__To do__
Among the lines of data below, reproduce only those from the one with "camera: 70 degrees right, 10 degrees down" through the one with "(438, 252) = (466, 481): pink", exactly as they stand, both ends included.

*** Begin section ***

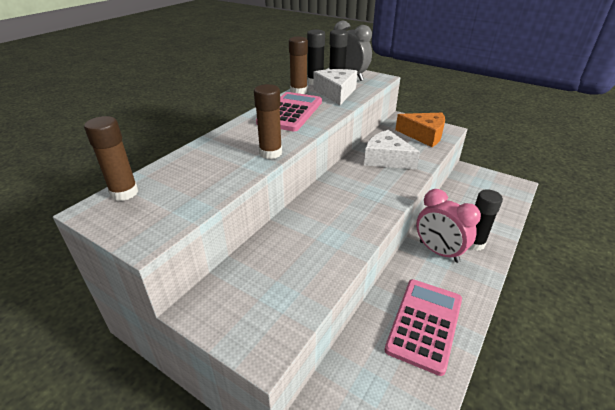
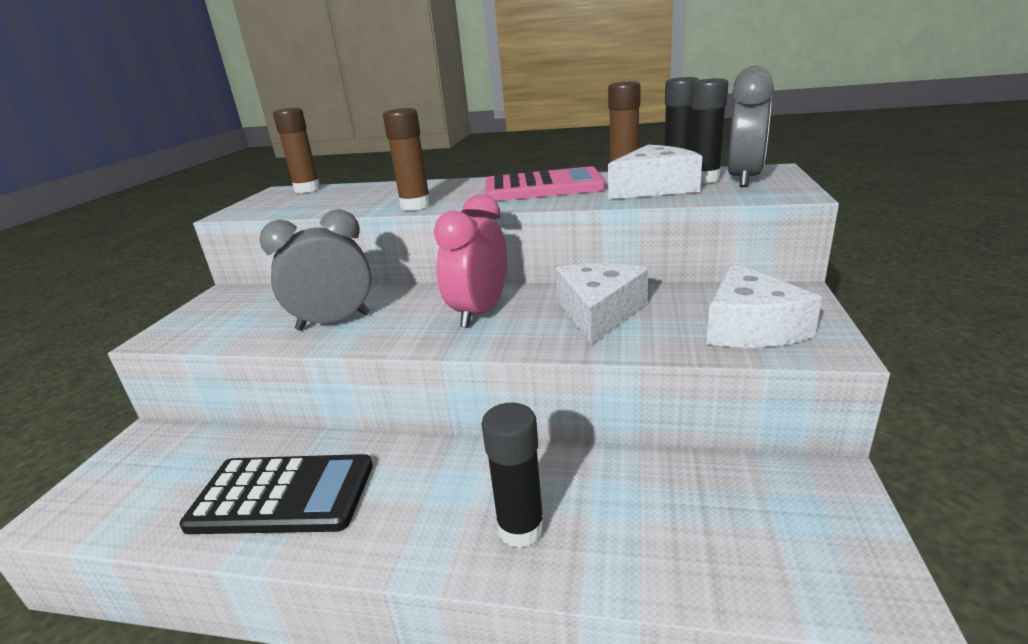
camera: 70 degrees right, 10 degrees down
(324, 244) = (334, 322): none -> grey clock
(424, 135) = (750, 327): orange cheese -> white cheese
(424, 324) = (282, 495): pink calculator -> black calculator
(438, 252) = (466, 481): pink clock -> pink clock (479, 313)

*** End section ***
*** Begin section ***

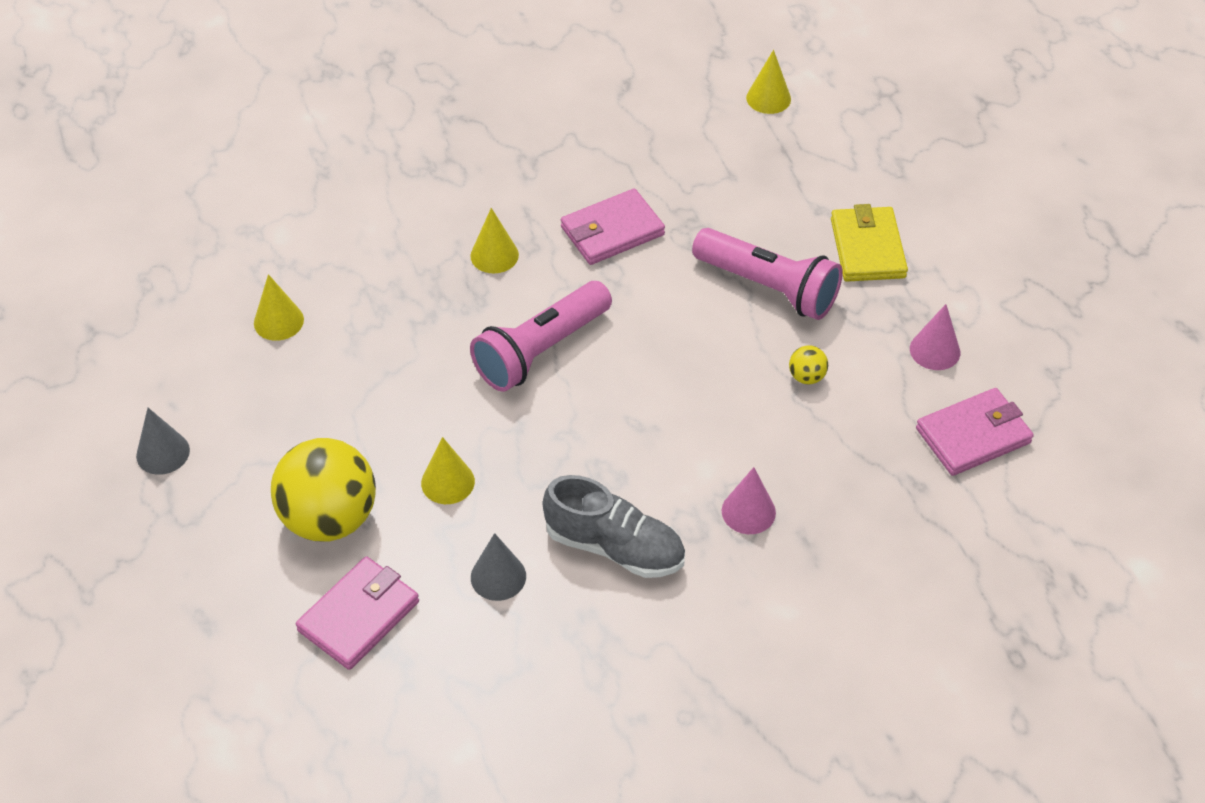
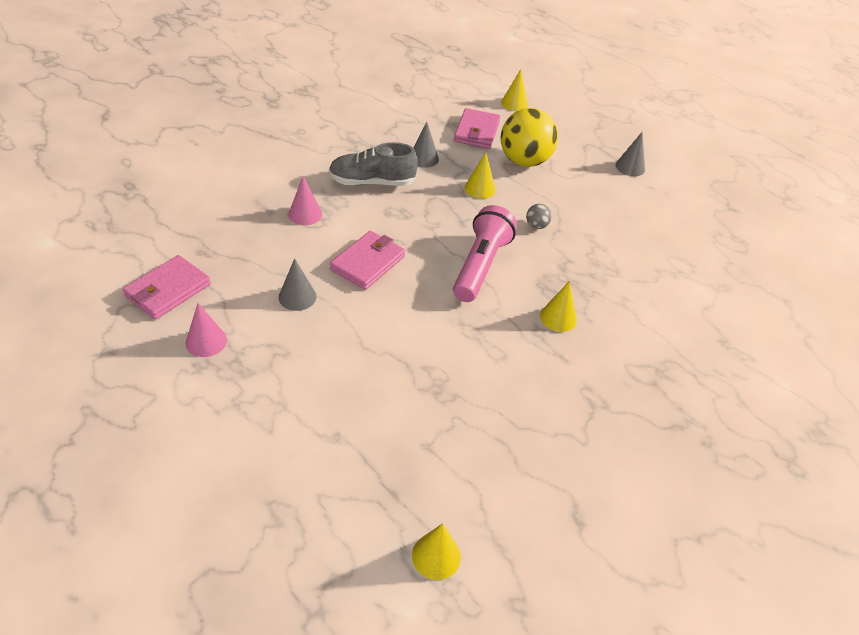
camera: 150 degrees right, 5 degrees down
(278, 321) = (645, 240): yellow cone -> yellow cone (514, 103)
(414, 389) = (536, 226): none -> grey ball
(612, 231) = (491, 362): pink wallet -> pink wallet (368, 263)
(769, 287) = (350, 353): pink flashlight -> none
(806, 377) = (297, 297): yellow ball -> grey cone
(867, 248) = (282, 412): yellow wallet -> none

*** End section ***
*** Begin section ***

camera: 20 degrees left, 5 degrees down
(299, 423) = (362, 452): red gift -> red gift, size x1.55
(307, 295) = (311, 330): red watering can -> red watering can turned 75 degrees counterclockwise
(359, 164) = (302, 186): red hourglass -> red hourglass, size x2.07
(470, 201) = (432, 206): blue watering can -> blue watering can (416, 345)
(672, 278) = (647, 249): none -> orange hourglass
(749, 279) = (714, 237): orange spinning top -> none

*** End section ***

__Solution for this exercise__
camera: 70 degrees right, 10 degrees down
(324, 244) = (334, 322): none -> grey clock
(424, 135) = (750, 327): orange cheese -> white cheese
(424, 324) = (282, 495): pink calculator -> black calculator
(438, 252) = (466, 481): pink clock -> pink clock (479, 313)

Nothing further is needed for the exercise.